What the task requires: Below are records that should be duplicated exactly, with no image retained.

Records for the exercise:
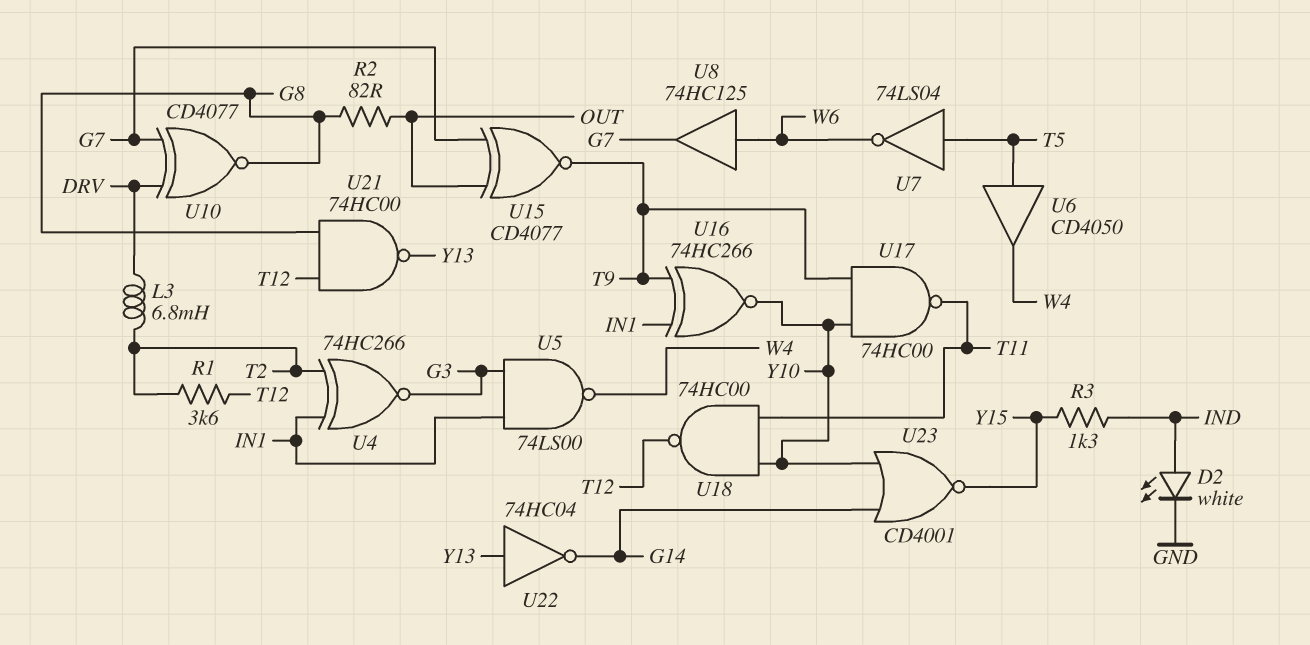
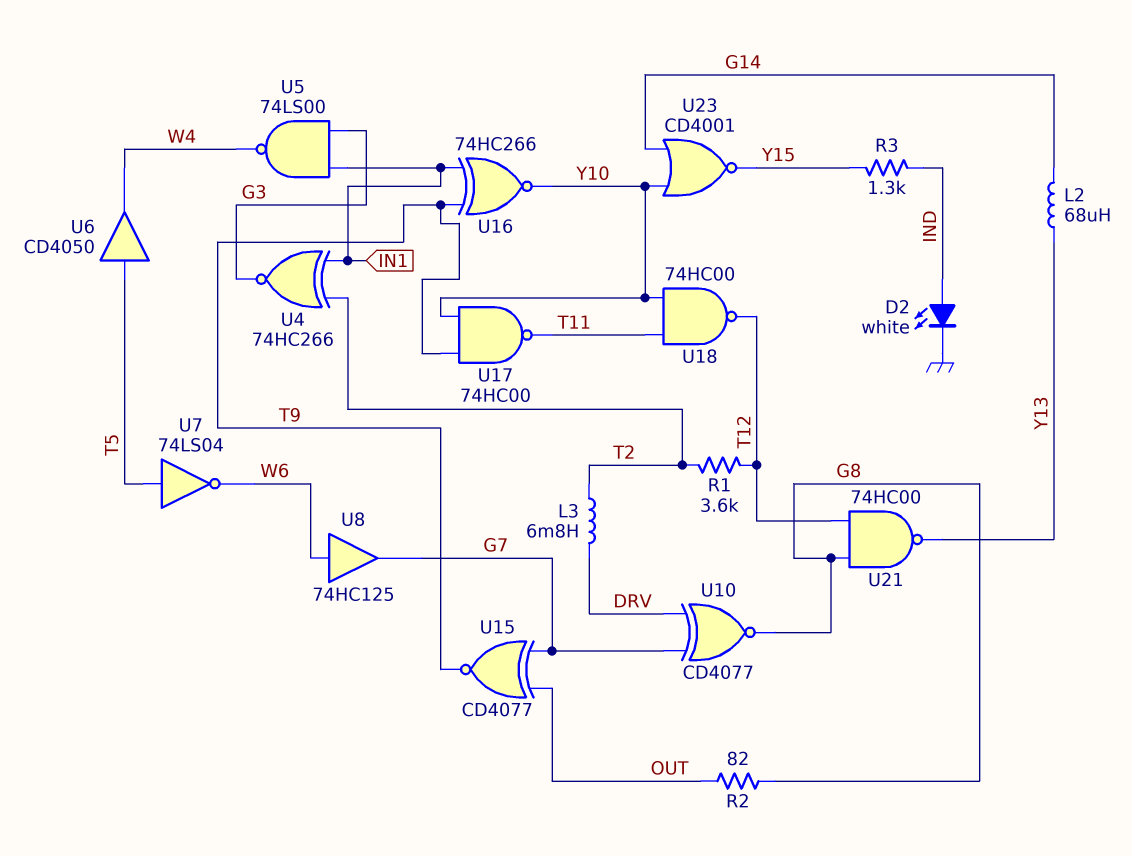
L2: none -> 68uH (G14, Y13)
U22: NOT 74HC04 (in Y13, out G14) -> none

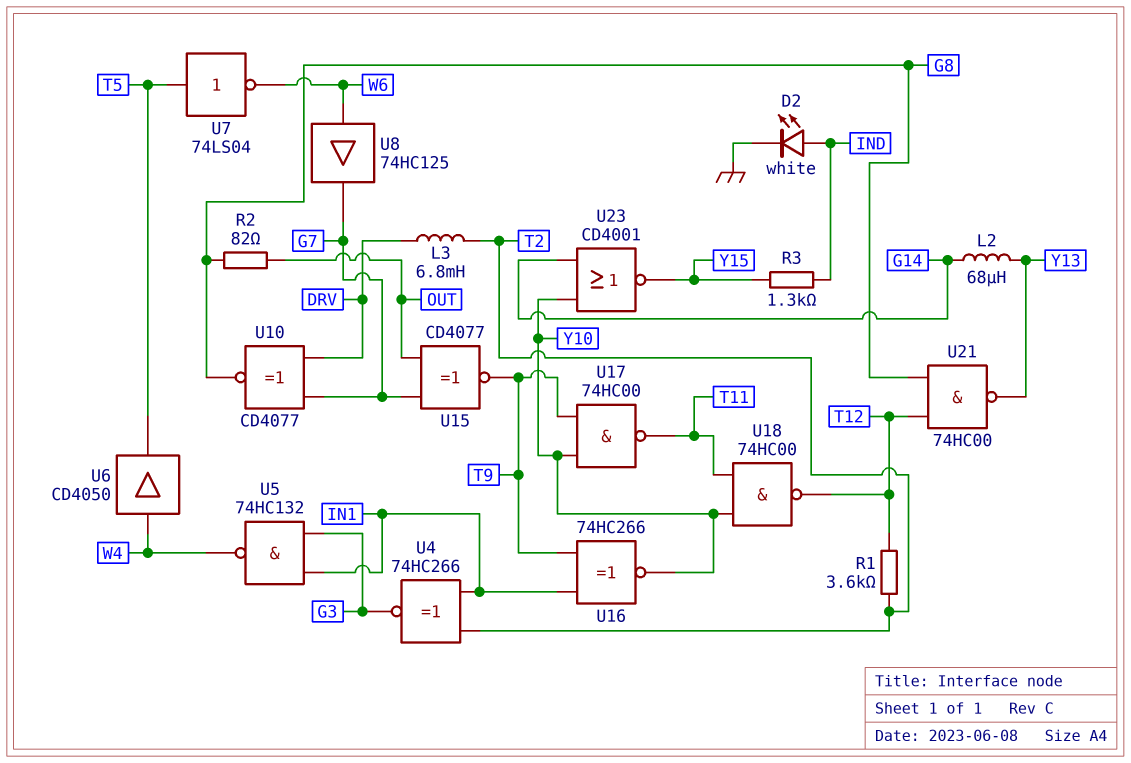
U5: NAND 74LS00 (in G3, in IN1, out W4) -> NAND 74HC132 (in G3, in IN1, out W4)
U6: buffer CD4050 (in T5, out W4) -> buffer CD4050 (in W4, out T5)

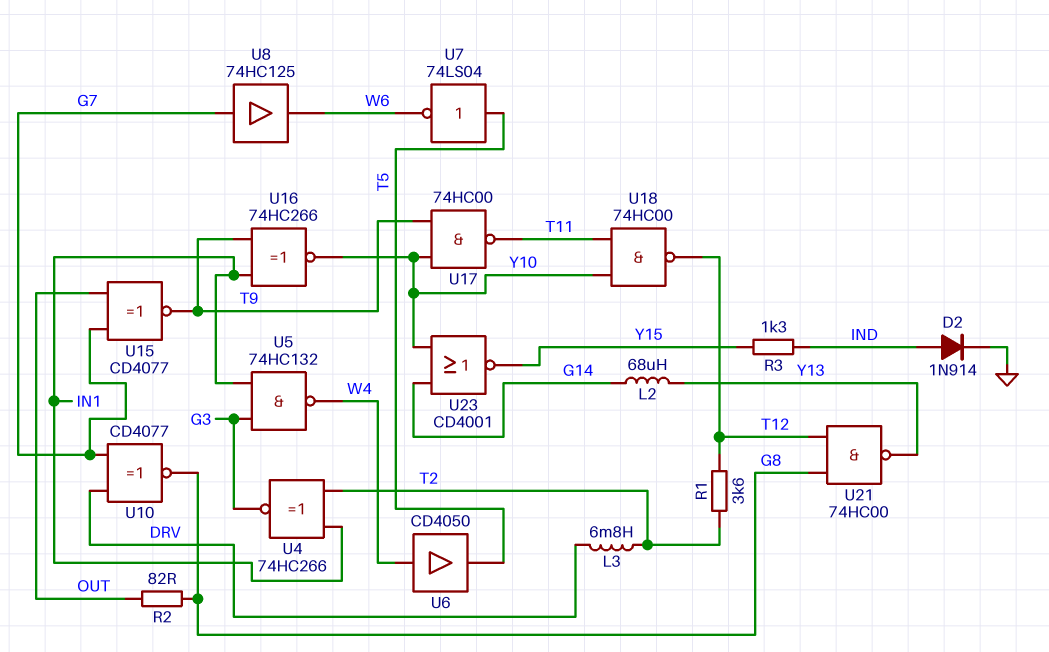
D2: LED white (A IND, K GND) -> diode 1N914 (A IND, K GND)
U8: buffer 74HC125 (in W6, out G7) -> buffer 74HC125 (in G7, out W6)

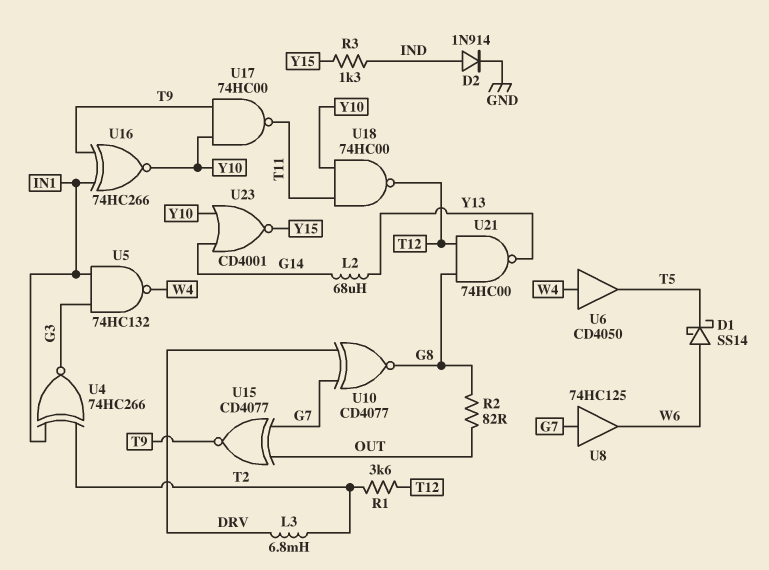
D1: none -> schottky SS14 (A W6, K T5)
U7: NOT 74LS04 (in T5, out W6) -> none

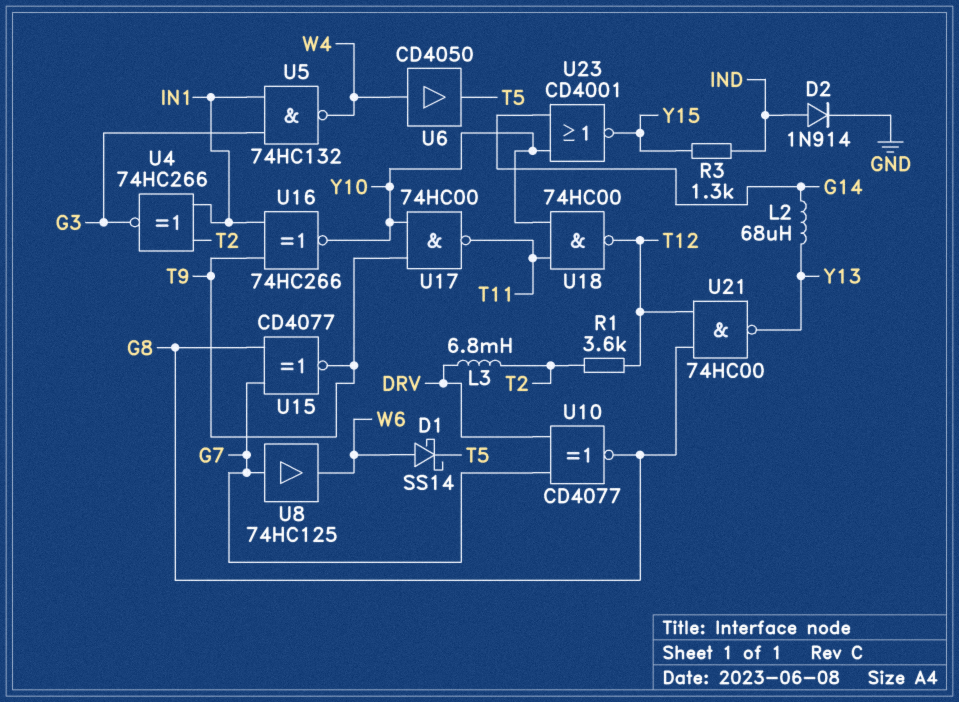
R2: 82 (G8, OUT) -> none
U15: XNOR CD4077 (in G7, in OUT, out T9) -> XNOR CD4077 (in G7, in G8, out T9)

Result of the exercise:
L2: none -> 68uH (G14, Y13)
U22: NOT 74HC04 (in Y13, out G14) -> none

U5: NAND 74LS00 (in G3, in IN1, out W4) -> NAND 74HC132 (in G3, in IN1, out W4)
U6: buffer CD4050 (in T5, out W4) -> buffer CD4050 (in W4, out T5)

D2: LED white (A IND, K GND) -> diode 1N914 (A IND, K GND)
U8: buffer 74HC125 (in W6, out G7) -> buffer 74HC125 (in G7, out W6)

D1: none -> schottky SS14 (A W6, K T5)
U7: NOT 74LS04 (in T5, out W6) -> none

R2: 82 (G8, OUT) -> none
U15: XNOR CD4077 (in G7, in OUT, out T9) -> XNOR CD4077 (in G7, in G8, out T9)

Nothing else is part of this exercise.